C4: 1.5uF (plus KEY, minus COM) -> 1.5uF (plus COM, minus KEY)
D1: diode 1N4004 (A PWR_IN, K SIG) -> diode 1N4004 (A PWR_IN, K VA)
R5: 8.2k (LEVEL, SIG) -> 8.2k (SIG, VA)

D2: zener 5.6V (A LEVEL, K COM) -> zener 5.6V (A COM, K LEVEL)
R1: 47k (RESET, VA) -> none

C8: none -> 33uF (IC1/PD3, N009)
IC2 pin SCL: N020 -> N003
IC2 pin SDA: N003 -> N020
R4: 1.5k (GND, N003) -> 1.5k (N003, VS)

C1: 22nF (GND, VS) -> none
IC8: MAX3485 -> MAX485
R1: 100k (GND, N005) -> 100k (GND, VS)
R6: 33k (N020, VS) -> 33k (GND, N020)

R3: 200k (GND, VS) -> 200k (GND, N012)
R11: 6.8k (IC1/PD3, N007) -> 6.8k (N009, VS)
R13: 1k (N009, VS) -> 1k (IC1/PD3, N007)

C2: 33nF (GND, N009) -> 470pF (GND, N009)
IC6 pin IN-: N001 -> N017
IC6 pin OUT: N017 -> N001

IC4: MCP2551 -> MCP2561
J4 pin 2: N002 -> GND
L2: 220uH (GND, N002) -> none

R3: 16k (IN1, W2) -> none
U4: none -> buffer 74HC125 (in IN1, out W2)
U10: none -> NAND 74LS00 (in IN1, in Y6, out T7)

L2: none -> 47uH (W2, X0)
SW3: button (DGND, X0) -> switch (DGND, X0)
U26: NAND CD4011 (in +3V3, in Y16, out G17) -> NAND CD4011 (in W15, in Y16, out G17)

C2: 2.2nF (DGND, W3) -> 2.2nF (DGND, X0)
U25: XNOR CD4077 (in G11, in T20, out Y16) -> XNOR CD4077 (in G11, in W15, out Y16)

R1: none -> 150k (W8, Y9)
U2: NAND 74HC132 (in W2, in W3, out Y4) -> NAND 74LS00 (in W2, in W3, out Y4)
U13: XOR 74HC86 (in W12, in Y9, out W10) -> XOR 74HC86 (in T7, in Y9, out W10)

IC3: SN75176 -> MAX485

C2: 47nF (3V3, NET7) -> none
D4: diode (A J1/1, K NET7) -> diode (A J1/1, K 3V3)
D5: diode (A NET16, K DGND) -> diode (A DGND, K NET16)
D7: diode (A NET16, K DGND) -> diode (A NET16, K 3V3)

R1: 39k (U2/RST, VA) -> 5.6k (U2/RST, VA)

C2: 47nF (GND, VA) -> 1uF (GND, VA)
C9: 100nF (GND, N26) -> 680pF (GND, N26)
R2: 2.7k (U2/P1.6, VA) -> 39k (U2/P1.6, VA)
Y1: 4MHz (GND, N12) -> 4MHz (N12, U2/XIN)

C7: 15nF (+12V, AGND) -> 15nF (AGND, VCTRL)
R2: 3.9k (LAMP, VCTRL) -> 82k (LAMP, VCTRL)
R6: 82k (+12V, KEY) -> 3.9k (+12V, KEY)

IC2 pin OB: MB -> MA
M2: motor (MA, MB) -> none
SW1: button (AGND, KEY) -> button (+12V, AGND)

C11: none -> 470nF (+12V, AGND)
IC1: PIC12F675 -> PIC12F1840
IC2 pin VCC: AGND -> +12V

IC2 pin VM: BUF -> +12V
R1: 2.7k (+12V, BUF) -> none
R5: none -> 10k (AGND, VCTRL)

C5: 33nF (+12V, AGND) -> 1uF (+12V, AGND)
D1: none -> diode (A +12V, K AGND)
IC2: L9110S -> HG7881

Exercise details. Take the listing from its first line to the line containing "R13: 1k (N009, VS) -> 1k (IC1/PD3, N007)". Reproduce those lines exactly and nothing else.

Solution for this task.
C4: 1.5uF (plus KEY, minus COM) -> 1.5uF (plus COM, minus KEY)
D1: diode 1N4004 (A PWR_IN, K SIG) -> diode 1N4004 (A PWR_IN, K VA)
R5: 8.2k (LEVEL, SIG) -> 8.2k (SIG, VA)

D2: zener 5.6V (A LEVEL, K COM) -> zener 5.6V (A COM, K LEVEL)
R1: 47k (RESET, VA) -> none

C8: none -> 33uF (IC1/PD3, N009)
IC2 pin SCL: N020 -> N003
IC2 pin SDA: N003 -> N020
R4: 1.5k (GND, N003) -> 1.5k (N003, VS)

C1: 22nF (GND, VS) -> none
IC8: MAX3485 -> MAX485
R1: 100k (GND, N005) -> 100k (GND, VS)
R6: 33k (N020, VS) -> 33k (GND, N020)

R3: 200k (GND, VS) -> 200k (GND, N012)
R11: 6.8k (IC1/PD3, N007) -> 6.8k (N009, VS)
R13: 1k (N009, VS) -> 1k (IC1/PD3, N007)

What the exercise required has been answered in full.